Excerpts from a dataset:
*** Block opens ***

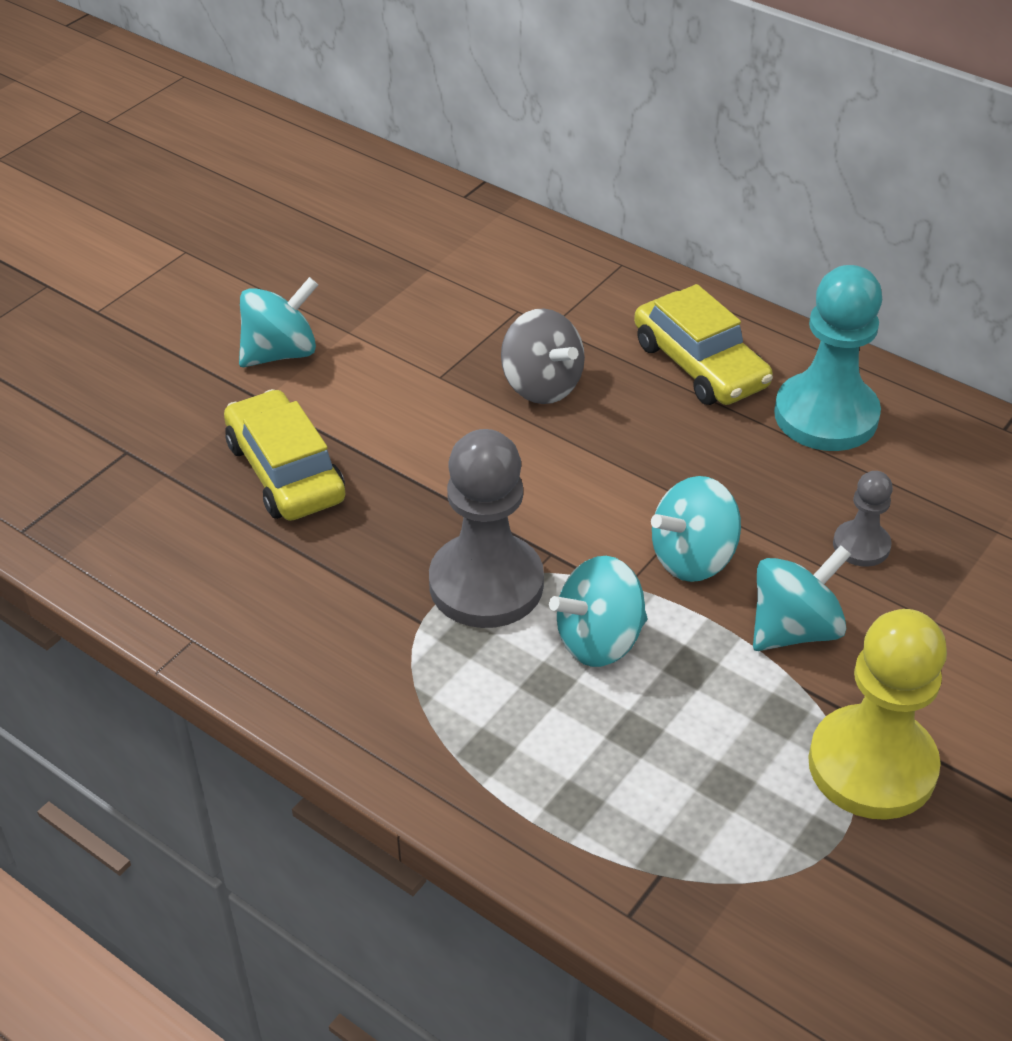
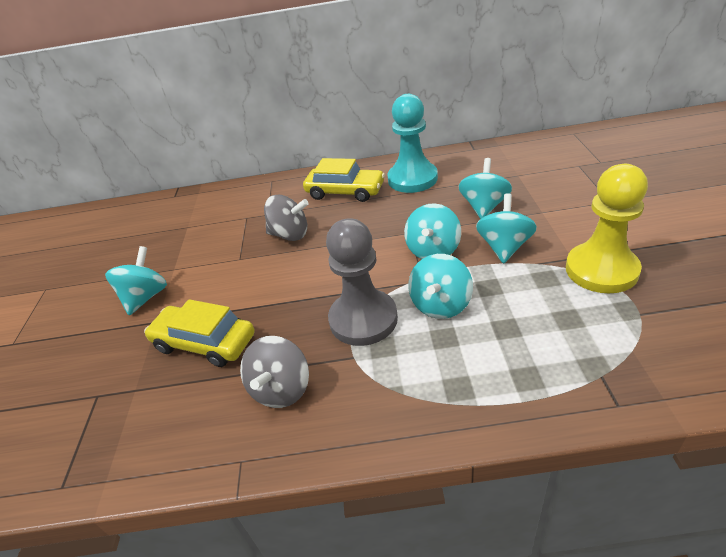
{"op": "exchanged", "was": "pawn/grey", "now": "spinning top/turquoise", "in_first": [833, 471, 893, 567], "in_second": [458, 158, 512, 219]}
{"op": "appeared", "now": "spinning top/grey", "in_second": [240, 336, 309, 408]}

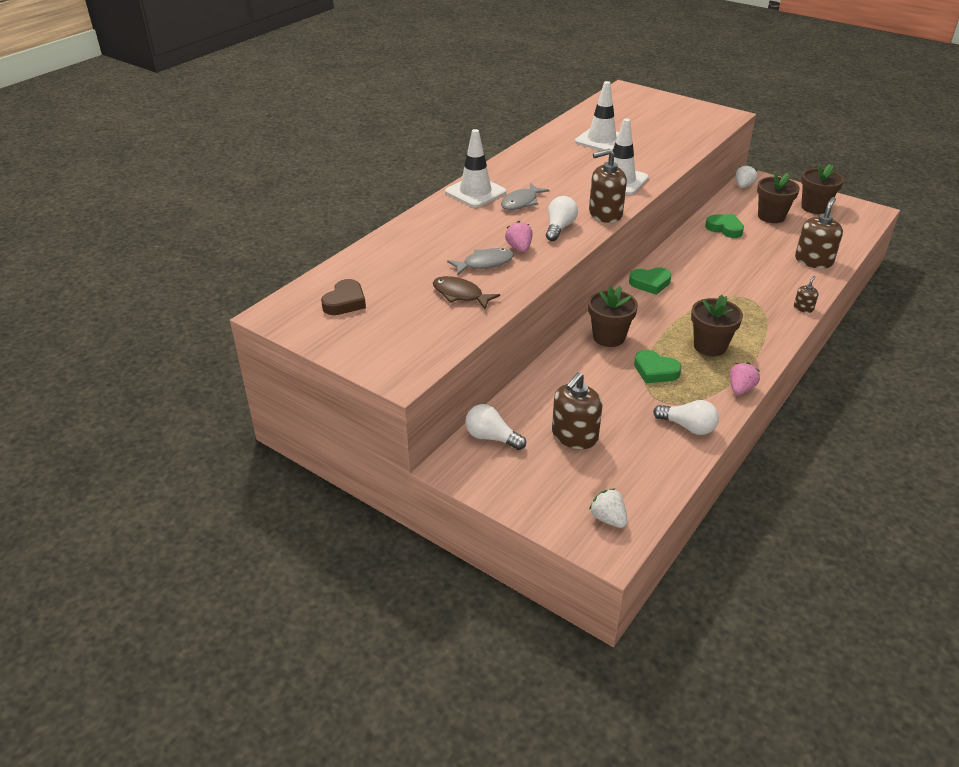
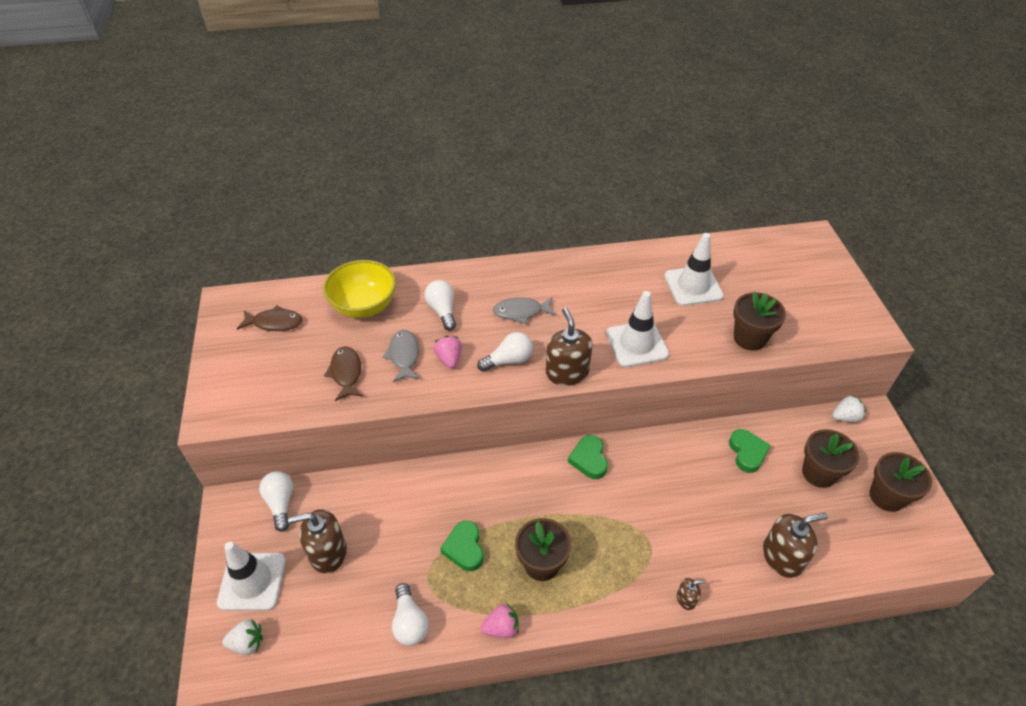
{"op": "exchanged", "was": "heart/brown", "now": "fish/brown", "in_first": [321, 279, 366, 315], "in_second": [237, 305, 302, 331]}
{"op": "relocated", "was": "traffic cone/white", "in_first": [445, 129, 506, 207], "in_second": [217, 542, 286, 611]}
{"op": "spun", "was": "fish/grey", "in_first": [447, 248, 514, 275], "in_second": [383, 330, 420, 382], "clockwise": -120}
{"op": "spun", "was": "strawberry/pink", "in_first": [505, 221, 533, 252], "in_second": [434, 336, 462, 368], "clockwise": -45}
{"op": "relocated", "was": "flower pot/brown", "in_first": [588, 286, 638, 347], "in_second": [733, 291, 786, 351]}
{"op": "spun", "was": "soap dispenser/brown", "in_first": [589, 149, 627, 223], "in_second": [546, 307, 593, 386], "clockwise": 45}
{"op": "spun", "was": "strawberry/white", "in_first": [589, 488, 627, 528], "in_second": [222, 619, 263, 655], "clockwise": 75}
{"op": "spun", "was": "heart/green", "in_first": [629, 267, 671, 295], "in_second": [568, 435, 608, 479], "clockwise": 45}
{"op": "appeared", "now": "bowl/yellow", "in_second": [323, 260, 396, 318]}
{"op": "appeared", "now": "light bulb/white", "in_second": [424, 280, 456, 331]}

*** Block closes ***

### [REQUIRED WORK]
Copy the records exactly. Skip any pictures.

### [ANSWER TO THIS PROBLEM]
{"op": "exchanged", "was": "pawn/grey", "now": "spinning top/turquoise", "in_first": [833, 471, 893, 567], "in_second": [458, 158, 512, 219]}
{"op": "appeared", "now": "spinning top/grey", "in_second": [240, 336, 309, 408]}

{"op": "exchanged", "was": "heart/brown", "now": "fish/brown", "in_first": [321, 279, 366, 315], "in_second": [237, 305, 302, 331]}
{"op": "relocated", "was": "traffic cone/white", "in_first": [445, 129, 506, 207], "in_second": [217, 542, 286, 611]}
{"op": "spun", "was": "fish/grey", "in_first": [447, 248, 514, 275], "in_second": [383, 330, 420, 382], "clockwise": -120}
{"op": "spun", "was": "strawberry/pink", "in_first": [505, 221, 533, 252], "in_second": [434, 336, 462, 368], "clockwise": -45}
{"op": "relocated", "was": "flower pot/brown", "in_first": [588, 286, 638, 347], "in_second": [733, 291, 786, 351]}
{"op": "spun", "was": "soap dispenser/brown", "in_first": [589, 149, 627, 223], "in_second": [546, 307, 593, 386], "clockwise": 45}
{"op": "spun", "was": "strawberry/white", "in_first": [589, 488, 627, 528], "in_second": [222, 619, 263, 655], "clockwise": 75}
{"op": "spun", "was": "heart/green", "in_first": [629, 267, 671, 295], "in_second": [568, 435, 608, 479], "clockwise": 45}
{"op": "appeared", "now": "bowl/yellow", "in_second": [323, 260, 396, 318]}
{"op": "appeared", "now": "light bulb/white", "in_second": [424, 280, 456, 331]}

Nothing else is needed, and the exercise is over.